DIRECTIONS – Each line of the material should be set down exactly. Pictures are not part of the copy.

DATA BLOCK –
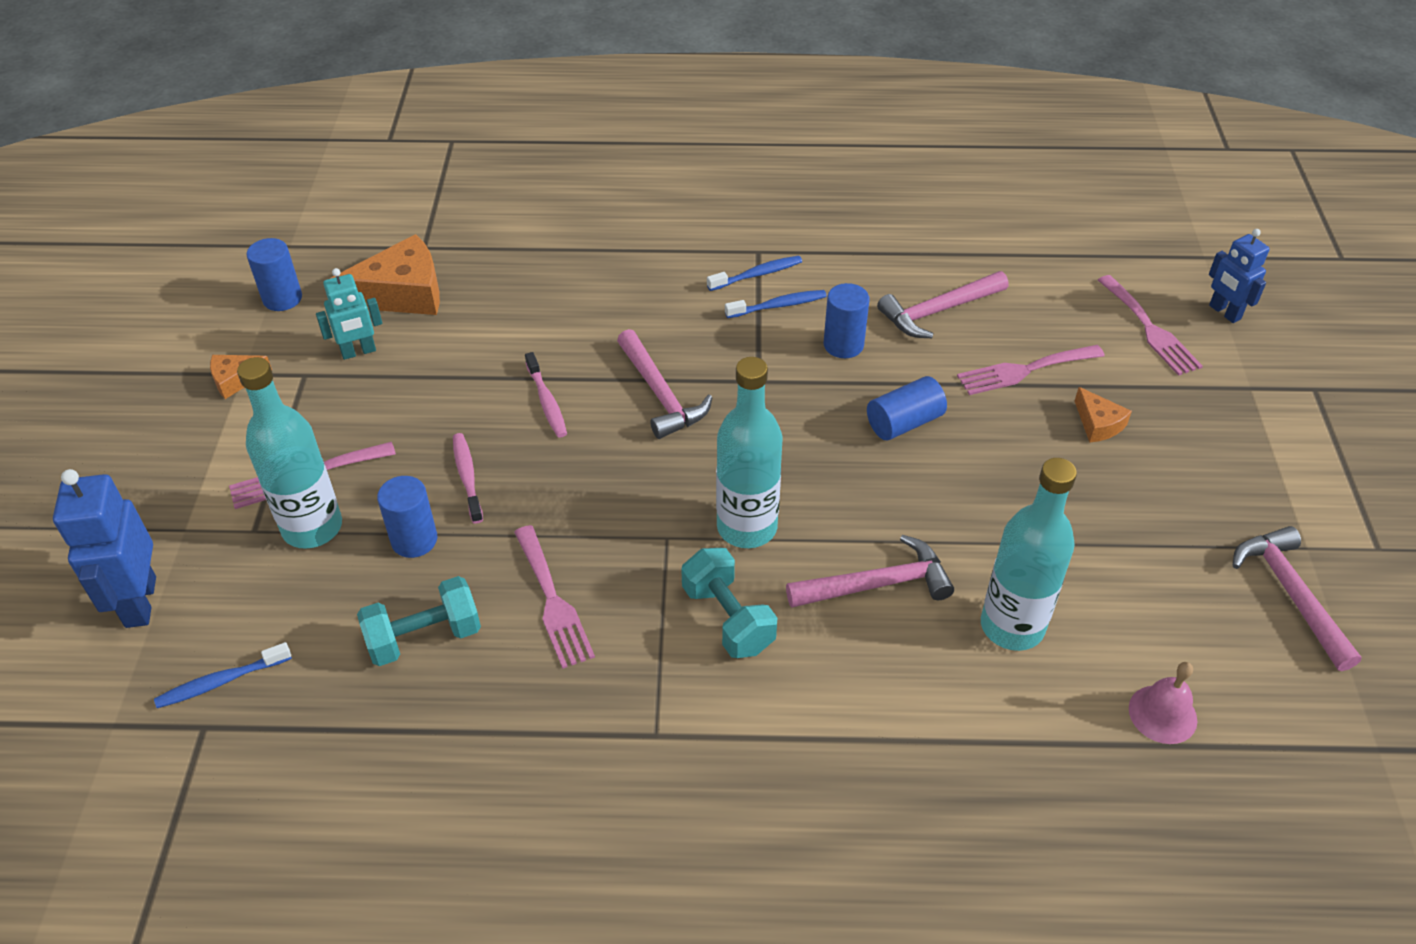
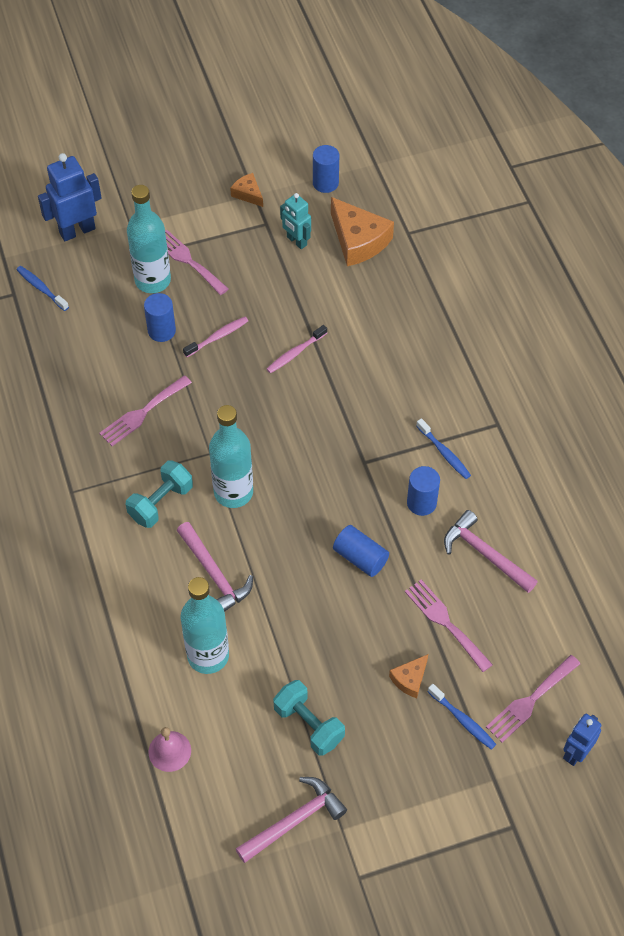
camera: 70 degrees right, 10 degrees up
(424, 637) = (98, 363): turquoise dumbbell -> turquoise dumbbell (308, 725)
(660, 394) = (328, 411): pink hammer -> none
(757, 274) = (471, 431): blue toothbrush -> blue toothbrush (463, 720)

SOLUTION FOR THIS TASK –
camera: 70 degrees right, 10 degrees up
(424, 637) = (98, 363): turquoise dumbbell -> turquoise dumbbell (308, 725)
(660, 394) = (328, 411): pink hammer -> none
(757, 274) = (471, 431): blue toothbrush -> blue toothbrush (463, 720)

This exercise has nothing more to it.